An exact copy of all the data, minus the images, is required.

***

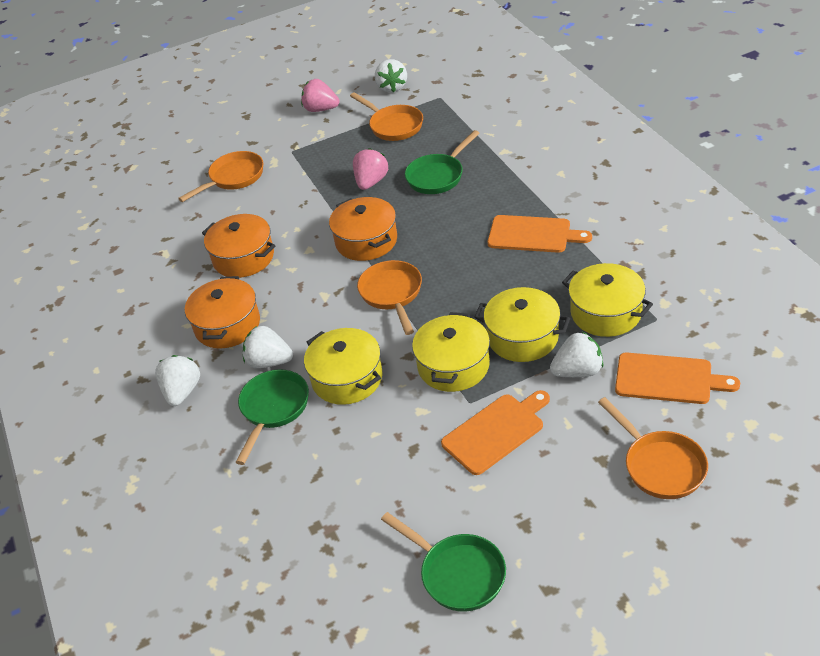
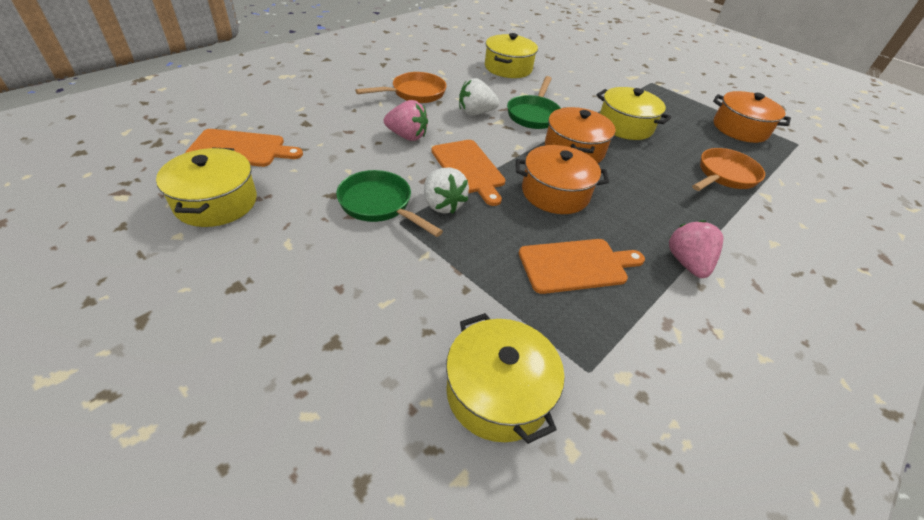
green pan: 3 -> 2
orange pan: 4 -> 2
white strawberry: 4 -> 2

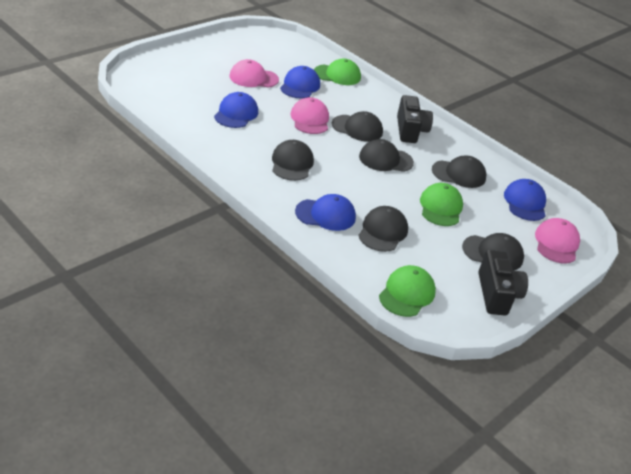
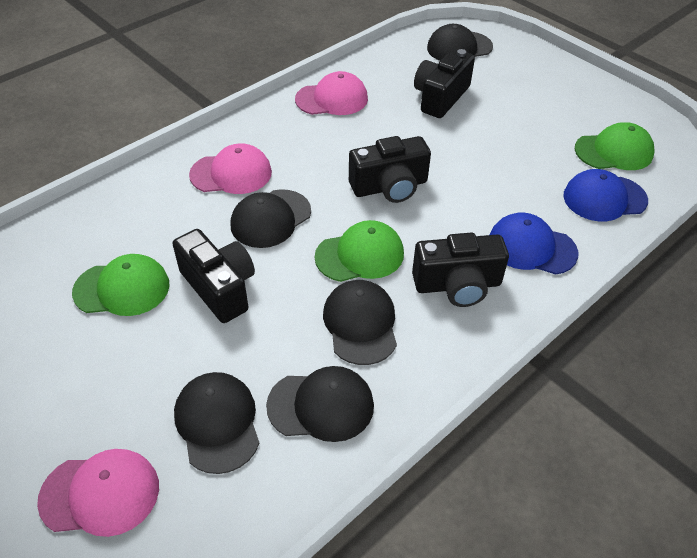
black camera: 2 -> 4
black cap: 6 -> 5
blue cap: 4 -> 2

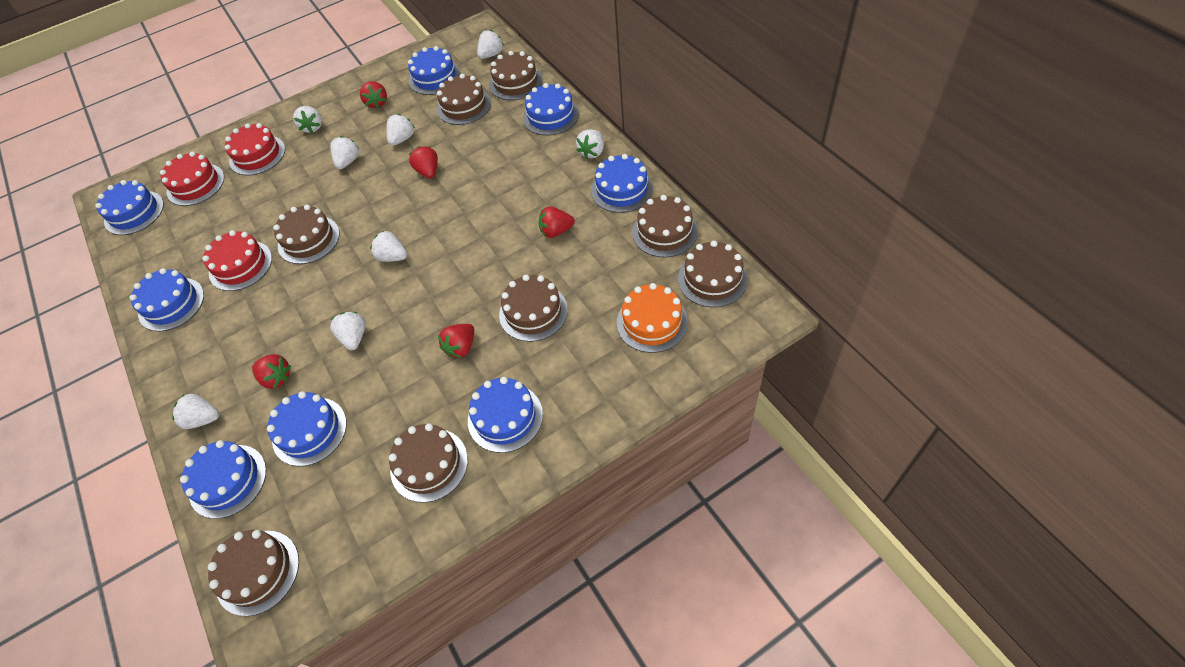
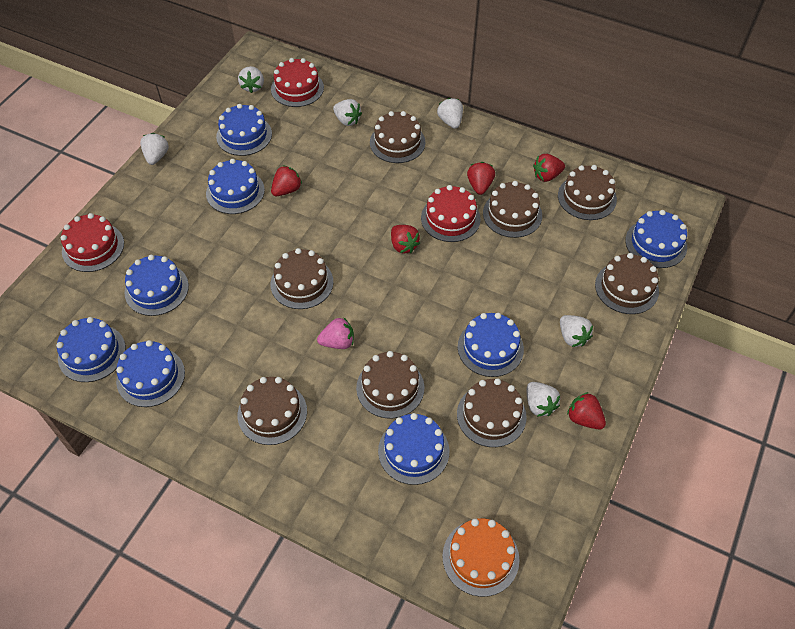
pink strawberry: 0 -> 1
white strawberry: 8 -> 6

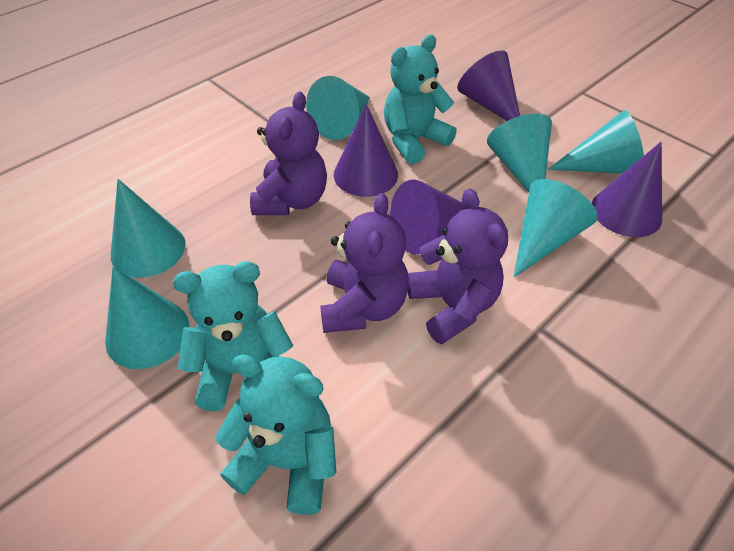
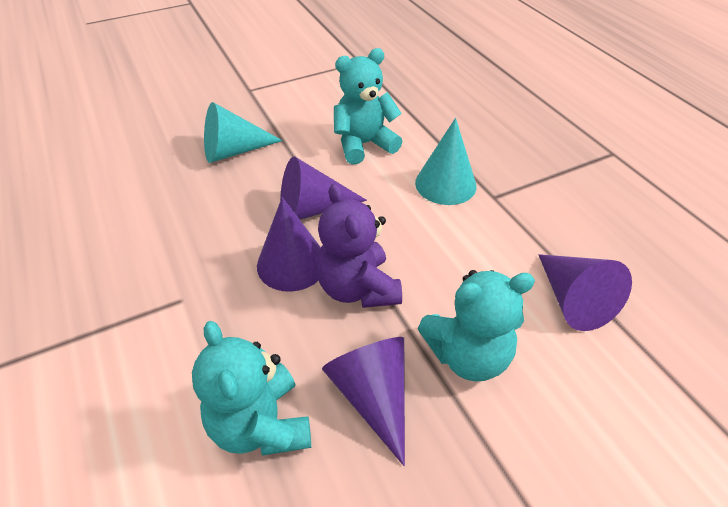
purple teddy bear: 3 -> 1
turquoise cone: 6 -> 2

***

#### Written solution
green pan: 3 -> 2
orange pan: 4 -> 2
white strawberry: 4 -> 2

black camera: 2 -> 4
black cap: 6 -> 5
blue cap: 4 -> 2

pink strawberry: 0 -> 1
white strawberry: 8 -> 6

purple teddy bear: 3 -> 1
turquoise cone: 6 -> 2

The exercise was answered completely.